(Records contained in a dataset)

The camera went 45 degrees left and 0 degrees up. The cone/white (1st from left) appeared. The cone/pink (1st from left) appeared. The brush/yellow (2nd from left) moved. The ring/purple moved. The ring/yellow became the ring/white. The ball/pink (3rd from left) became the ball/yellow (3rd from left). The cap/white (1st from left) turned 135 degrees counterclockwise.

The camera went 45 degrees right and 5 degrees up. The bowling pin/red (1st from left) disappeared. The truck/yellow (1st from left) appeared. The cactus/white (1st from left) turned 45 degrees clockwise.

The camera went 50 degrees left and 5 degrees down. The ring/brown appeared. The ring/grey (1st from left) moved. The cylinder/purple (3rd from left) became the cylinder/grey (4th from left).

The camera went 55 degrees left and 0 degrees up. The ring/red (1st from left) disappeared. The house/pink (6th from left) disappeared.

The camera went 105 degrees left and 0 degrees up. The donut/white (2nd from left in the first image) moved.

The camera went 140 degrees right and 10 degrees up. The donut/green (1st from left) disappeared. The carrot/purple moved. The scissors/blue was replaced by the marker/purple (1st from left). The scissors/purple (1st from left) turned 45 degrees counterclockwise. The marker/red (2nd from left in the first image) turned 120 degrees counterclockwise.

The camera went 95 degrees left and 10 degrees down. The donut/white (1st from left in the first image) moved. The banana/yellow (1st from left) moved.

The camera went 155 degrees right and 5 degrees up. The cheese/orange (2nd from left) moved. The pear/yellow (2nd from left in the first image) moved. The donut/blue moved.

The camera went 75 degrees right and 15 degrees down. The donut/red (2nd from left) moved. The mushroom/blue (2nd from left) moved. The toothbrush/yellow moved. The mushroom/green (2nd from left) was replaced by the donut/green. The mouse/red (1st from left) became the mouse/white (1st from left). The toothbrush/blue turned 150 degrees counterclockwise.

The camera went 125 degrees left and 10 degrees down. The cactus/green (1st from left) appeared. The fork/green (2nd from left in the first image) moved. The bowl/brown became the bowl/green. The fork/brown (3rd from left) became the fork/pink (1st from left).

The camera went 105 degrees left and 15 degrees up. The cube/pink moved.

Problem description: A word-for-word copy of all the entries is required.

Task solution:
The camera went 45 degrees left and 0 degrees up. The cone/white (1st from left) appeared. The cone/pink (1st from left) appeared. The brush/yellow (2nd from left) moved. The ring/purple moved. The ring/yellow became the ring/white. The ball/pink (3rd from left) became the ball/yellow (3rd from left). The cap/white (1st from left) turned 135 degrees counterclockwise.

The camera went 45 degrees right and 5 degrees up. The bowling pin/red (1st from left) disappeared. The truck/yellow (1st from left) appeared. The cactus/white (1st from left) turned 45 degrees clockwise.

The camera went 50 degrees left and 5 degrees down. The ring/brown appeared. The ring/grey (1st from left) moved. The cylinder/purple (3rd from left) became the cylinder/grey (4th from left).

The camera went 55 degrees left and 0 degrees up. The ring/red (1st from left) disappeared. The house/pink (6th from left) disappeared.

The camera went 105 degrees left and 0 degrees up. The donut/white (2nd from left in the first image) moved.

The camera went 140 degrees right and 10 degrees up. The donut/green (1st from left) disappeared. The carrot/purple moved. The scissors/blue was replaced by the marker/purple (1st from left). The scissors/purple (1st from left) turned 45 degrees counterclockwise. The marker/red (2nd from left in the first image) turned 120 degrees counterclockwise.

The camera went 95 degrees left and 10 degrees down. The donut/white (1st from left in the first image) moved. The banana/yellow (1st from left) moved.

The camera went 155 degrees right and 5 degrees up. The cheese/orange (2nd from left) moved. The pear/yellow (2nd from left in the first image) moved. The donut/blue moved.

The camera went 75 degrees right and 15 degrees down. The donut/red (2nd from left) moved. The mushroom/blue (2nd from left) moved. The toothbrush/yellow moved. The mushroom/green (2nd from left) was replaced by the donut/green. The mouse/red (1st from left) became the mouse/white (1st from left). The toothbrush/blue turned 150 degrees counterclockwise.

The camera went 125 degrees left and 10 degrees down. The cactus/green (1st from left) appeared. The fork/green (2nd from left in the first image) moved. The bowl/brown became the bowl/green. The fork/brown (3rd from left) became the fork/pink (1st from left).

The camera went 105 degrees left and 15 degrees up. The cube/pink moved.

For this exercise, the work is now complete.